**Your instructions:**
Search the data for the word "moved" and copy out every line that has it.

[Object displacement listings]
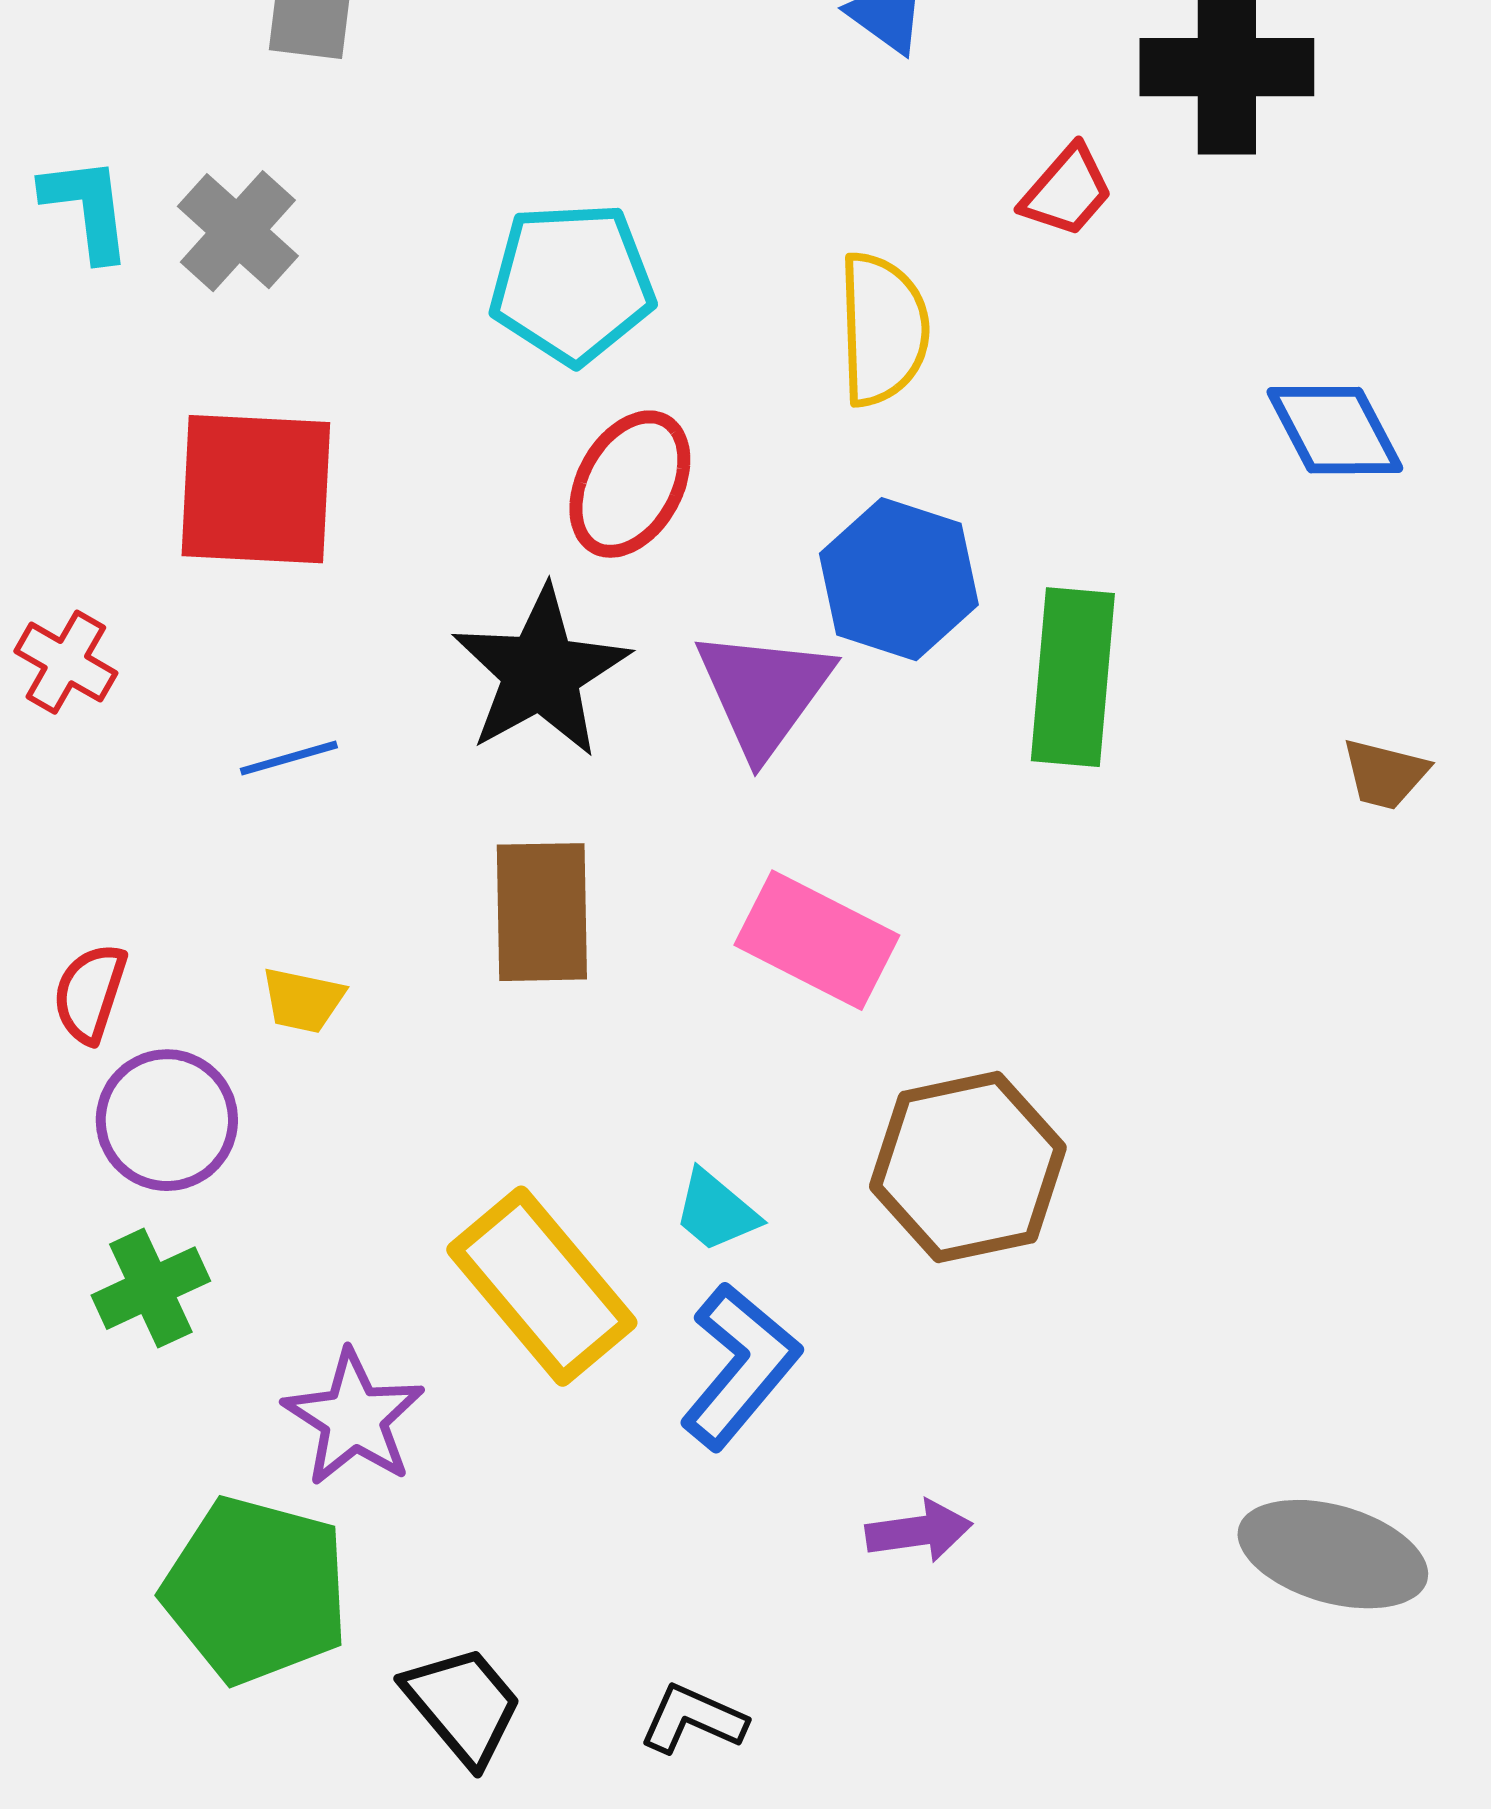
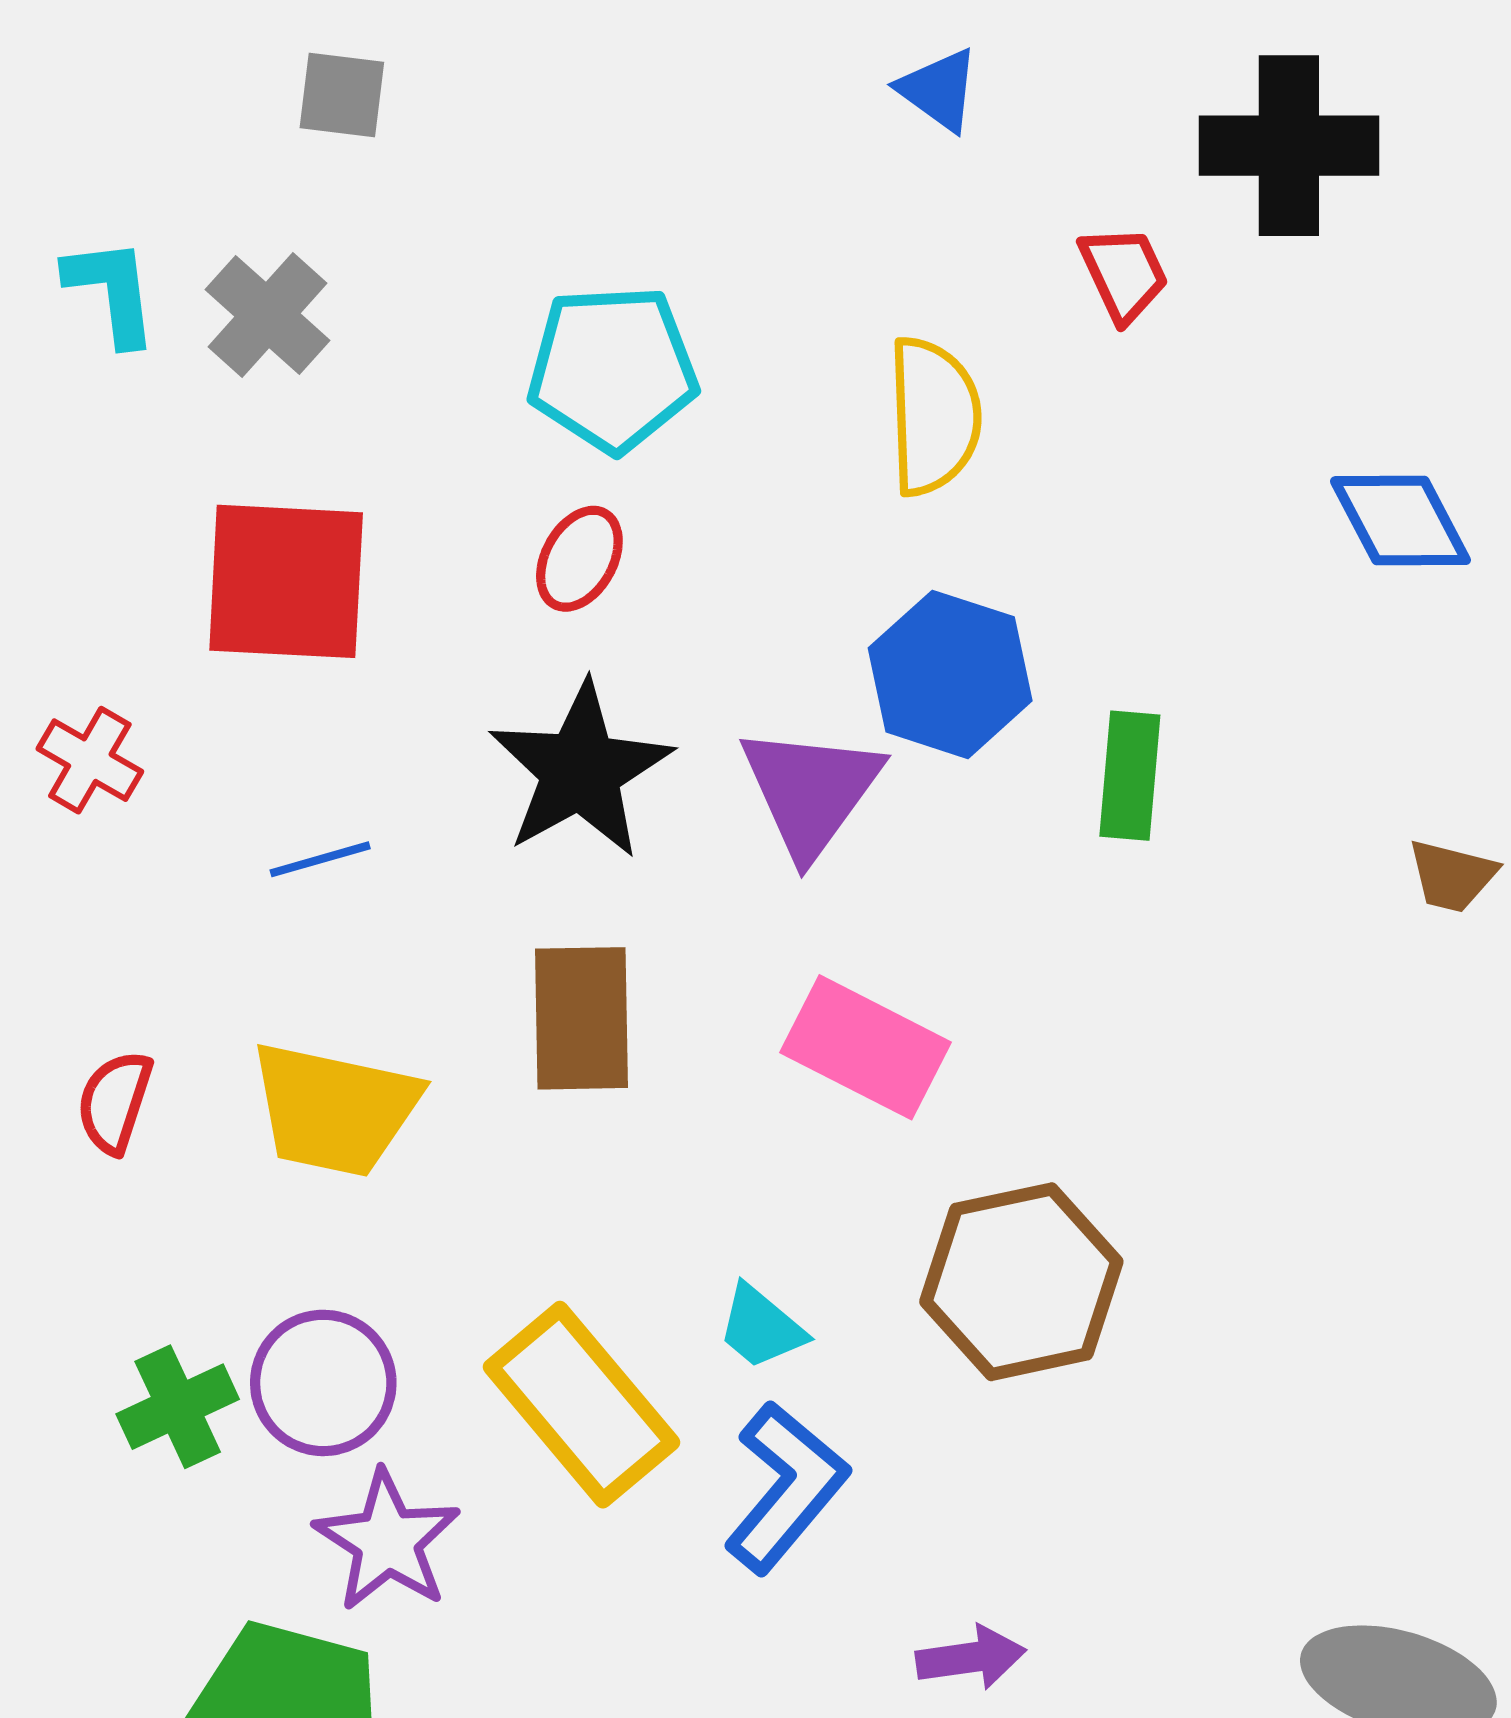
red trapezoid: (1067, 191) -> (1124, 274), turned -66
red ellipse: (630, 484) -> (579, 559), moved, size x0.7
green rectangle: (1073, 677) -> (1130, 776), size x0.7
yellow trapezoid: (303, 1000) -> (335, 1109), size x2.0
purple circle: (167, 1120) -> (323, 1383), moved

**Problem solution:**
red ellipse: (630, 484) -> (579, 559), moved, size x0.7
purple circle: (167, 1120) -> (323, 1383), moved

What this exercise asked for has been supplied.